■ **Work item**
Copy each line from the data that has the word "cyan" in it.

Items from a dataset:
__________

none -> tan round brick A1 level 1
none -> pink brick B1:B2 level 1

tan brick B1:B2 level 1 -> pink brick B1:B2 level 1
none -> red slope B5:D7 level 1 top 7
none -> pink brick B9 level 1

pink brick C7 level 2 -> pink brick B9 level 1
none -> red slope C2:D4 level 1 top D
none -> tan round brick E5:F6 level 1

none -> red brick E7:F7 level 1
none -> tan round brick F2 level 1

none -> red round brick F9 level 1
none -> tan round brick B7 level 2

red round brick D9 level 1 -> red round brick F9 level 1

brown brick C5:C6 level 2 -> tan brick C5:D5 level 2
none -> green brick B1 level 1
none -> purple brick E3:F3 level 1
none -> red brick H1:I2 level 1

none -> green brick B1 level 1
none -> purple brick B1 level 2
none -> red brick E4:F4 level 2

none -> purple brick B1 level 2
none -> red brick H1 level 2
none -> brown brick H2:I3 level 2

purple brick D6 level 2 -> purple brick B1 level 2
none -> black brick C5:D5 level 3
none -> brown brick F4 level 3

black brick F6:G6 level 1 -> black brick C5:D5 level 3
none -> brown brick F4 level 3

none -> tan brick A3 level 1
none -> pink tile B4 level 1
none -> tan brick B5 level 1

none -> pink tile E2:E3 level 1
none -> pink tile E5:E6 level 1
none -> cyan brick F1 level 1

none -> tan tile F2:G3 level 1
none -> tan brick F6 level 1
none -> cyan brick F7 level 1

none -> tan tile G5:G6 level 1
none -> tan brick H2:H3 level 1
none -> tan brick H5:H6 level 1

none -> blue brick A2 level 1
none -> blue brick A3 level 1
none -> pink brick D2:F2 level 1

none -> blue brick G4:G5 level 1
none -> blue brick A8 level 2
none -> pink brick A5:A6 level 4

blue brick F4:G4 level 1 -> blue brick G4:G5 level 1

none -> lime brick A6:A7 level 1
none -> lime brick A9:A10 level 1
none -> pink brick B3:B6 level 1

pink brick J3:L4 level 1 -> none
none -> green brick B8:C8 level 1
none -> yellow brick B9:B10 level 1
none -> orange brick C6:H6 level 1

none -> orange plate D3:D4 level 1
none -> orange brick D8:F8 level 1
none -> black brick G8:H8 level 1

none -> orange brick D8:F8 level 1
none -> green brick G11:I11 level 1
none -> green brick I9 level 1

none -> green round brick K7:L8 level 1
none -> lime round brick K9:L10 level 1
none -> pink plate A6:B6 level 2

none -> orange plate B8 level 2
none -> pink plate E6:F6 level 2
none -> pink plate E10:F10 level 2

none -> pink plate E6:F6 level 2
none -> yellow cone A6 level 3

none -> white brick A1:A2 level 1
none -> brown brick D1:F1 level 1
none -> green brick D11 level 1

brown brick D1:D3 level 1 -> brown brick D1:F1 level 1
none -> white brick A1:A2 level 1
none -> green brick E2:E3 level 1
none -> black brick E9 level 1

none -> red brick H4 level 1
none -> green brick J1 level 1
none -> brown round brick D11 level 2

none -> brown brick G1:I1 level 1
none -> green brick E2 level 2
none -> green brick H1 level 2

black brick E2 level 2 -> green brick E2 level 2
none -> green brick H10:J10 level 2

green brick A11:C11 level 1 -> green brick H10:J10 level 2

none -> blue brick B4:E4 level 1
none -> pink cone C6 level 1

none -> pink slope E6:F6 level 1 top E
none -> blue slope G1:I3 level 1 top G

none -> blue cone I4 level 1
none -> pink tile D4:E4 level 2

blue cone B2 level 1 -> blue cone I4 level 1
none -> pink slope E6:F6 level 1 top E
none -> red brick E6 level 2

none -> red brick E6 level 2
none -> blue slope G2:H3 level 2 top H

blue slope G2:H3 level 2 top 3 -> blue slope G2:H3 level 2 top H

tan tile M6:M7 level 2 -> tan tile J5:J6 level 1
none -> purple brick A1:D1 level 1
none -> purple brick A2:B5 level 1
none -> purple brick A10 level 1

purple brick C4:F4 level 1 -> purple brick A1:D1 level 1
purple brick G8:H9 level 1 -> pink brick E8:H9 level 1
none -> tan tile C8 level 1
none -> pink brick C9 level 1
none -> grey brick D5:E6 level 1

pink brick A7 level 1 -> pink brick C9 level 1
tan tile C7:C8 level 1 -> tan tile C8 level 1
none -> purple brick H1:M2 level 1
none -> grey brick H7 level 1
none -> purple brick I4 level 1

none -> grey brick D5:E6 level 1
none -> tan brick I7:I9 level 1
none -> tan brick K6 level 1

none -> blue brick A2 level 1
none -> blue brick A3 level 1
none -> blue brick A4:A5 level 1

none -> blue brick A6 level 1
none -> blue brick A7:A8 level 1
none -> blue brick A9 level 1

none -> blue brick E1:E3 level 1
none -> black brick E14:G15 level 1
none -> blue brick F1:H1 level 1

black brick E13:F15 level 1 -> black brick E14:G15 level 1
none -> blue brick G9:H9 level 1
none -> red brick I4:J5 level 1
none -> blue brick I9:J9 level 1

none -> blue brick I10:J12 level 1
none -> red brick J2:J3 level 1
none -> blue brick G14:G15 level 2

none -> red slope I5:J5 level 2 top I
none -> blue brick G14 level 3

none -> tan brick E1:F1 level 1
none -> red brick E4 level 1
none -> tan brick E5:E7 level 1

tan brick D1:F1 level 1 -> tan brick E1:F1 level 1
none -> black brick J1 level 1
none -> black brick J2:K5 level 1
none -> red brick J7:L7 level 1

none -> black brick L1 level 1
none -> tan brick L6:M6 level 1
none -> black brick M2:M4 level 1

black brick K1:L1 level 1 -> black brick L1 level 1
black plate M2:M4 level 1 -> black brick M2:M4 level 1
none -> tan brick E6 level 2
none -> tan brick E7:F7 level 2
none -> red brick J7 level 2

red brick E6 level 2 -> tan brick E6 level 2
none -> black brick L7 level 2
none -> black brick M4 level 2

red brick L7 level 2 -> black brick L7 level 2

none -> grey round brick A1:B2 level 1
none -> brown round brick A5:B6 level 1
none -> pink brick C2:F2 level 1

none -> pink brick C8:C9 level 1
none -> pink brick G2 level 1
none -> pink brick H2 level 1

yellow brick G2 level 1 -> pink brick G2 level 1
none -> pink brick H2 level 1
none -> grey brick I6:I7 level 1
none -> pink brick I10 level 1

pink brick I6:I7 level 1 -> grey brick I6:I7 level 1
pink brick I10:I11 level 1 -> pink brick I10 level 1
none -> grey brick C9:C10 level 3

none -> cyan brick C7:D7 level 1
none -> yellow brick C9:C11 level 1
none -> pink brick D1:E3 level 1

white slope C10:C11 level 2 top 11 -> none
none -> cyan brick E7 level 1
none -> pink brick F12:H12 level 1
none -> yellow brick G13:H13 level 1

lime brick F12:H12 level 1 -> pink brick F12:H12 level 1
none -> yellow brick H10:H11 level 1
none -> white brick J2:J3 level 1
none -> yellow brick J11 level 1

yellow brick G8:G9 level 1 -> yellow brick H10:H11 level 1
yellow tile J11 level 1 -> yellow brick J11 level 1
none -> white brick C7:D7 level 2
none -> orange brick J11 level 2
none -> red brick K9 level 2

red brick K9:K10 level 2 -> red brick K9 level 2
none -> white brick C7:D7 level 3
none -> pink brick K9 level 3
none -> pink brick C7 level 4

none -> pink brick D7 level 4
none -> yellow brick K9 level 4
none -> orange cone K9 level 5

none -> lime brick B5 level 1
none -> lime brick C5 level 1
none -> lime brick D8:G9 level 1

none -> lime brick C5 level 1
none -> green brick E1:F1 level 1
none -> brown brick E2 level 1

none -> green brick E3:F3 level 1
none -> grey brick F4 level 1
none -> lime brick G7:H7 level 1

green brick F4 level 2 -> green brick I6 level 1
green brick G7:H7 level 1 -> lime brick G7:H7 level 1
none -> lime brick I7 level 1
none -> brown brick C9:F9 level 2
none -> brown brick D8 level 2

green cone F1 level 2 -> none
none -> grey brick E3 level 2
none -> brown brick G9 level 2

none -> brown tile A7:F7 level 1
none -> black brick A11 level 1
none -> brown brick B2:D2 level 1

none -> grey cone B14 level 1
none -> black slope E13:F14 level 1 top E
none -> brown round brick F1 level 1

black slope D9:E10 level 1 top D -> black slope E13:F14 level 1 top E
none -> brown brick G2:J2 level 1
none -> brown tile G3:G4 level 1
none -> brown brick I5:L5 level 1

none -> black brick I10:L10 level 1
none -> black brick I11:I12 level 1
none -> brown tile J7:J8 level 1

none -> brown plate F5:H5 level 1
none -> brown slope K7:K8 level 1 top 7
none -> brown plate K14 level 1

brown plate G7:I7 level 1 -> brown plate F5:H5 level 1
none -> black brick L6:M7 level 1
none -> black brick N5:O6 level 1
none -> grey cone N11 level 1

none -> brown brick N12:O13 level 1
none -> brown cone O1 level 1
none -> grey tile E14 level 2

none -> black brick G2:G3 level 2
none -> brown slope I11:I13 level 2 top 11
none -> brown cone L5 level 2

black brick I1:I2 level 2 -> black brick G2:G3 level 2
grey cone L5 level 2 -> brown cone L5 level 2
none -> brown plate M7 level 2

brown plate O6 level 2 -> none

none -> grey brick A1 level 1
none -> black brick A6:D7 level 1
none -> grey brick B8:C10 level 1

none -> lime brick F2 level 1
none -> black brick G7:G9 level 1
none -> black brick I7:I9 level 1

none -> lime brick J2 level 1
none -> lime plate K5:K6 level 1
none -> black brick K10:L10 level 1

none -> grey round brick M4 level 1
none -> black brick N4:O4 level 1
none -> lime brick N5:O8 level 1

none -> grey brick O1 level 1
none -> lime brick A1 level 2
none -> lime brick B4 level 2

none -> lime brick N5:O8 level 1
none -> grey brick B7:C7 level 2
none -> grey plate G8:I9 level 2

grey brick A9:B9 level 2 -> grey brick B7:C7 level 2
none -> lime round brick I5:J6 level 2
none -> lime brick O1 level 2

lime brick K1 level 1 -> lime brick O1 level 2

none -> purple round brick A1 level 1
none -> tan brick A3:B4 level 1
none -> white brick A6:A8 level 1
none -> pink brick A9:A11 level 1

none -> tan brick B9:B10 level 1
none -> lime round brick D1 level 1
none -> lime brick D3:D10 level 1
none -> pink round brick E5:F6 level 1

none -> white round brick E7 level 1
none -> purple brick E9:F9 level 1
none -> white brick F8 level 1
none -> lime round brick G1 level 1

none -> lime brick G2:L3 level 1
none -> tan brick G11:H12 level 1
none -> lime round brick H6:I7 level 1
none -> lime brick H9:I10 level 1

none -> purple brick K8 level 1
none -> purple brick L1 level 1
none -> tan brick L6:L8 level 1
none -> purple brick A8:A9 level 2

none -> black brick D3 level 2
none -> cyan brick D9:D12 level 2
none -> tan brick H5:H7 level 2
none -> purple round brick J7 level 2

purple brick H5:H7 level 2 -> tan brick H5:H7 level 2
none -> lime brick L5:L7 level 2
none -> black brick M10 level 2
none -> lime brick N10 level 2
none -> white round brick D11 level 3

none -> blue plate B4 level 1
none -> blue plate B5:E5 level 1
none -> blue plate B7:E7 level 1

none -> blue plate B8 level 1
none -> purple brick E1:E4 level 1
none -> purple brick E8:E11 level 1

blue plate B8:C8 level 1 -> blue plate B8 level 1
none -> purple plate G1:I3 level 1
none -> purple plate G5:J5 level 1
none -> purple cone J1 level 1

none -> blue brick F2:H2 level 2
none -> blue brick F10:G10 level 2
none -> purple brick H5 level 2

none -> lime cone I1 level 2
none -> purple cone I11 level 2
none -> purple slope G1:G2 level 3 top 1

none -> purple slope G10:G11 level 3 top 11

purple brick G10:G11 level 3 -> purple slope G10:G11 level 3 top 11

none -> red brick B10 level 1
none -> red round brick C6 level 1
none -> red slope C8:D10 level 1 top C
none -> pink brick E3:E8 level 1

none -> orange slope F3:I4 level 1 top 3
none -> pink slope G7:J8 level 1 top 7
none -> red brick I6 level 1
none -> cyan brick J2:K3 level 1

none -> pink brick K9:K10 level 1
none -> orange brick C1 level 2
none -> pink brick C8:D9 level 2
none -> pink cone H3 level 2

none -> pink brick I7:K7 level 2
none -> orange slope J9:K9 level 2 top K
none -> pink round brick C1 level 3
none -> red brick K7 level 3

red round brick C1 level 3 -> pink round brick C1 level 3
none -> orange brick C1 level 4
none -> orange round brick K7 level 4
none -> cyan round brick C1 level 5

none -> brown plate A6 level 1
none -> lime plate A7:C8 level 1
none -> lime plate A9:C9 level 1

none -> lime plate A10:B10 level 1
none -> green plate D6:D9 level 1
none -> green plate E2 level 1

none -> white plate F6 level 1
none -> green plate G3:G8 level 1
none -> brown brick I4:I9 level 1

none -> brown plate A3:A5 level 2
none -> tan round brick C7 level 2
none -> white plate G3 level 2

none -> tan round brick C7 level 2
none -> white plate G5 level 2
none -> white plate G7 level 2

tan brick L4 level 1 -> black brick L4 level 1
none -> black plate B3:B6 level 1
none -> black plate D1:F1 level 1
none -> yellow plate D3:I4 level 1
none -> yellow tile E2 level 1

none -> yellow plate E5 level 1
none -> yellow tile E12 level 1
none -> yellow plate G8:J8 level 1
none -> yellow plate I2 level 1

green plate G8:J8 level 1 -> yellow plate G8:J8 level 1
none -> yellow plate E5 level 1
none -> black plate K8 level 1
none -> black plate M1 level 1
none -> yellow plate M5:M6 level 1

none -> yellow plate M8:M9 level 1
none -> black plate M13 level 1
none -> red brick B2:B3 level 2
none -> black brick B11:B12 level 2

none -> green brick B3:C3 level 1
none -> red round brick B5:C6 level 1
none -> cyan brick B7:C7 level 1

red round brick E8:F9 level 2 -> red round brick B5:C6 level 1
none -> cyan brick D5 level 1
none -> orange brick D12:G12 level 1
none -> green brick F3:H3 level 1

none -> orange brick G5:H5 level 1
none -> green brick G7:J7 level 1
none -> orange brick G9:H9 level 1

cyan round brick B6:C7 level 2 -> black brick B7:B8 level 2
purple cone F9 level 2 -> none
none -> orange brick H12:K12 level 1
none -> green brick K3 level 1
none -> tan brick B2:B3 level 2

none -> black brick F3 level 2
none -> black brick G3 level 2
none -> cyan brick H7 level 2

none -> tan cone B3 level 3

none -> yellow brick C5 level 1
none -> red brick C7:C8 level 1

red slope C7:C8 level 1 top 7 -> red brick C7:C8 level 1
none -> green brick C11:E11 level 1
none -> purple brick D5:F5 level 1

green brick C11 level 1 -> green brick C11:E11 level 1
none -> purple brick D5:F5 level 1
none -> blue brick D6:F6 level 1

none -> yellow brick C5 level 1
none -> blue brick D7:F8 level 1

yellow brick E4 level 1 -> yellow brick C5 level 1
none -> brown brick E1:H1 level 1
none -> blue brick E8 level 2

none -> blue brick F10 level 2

__________

■ **Task solution**
none -> cyan brick F1 level 1
none -> cyan brick F7 level 1
none -> cyan brick C7:D7 level 1
none -> cyan brick E7 level 1
none -> cyan brick D9:D12 level 2
none -> cyan brick J2:K3 level 1
none -> cyan round brick C1 level 5
none -> cyan brick B7:C7 level 1
none -> cyan brick D5 level 1
cyan round brick B6:C7 level 2 -> black brick B7:B8 level 2
none -> cyan brick H7 level 2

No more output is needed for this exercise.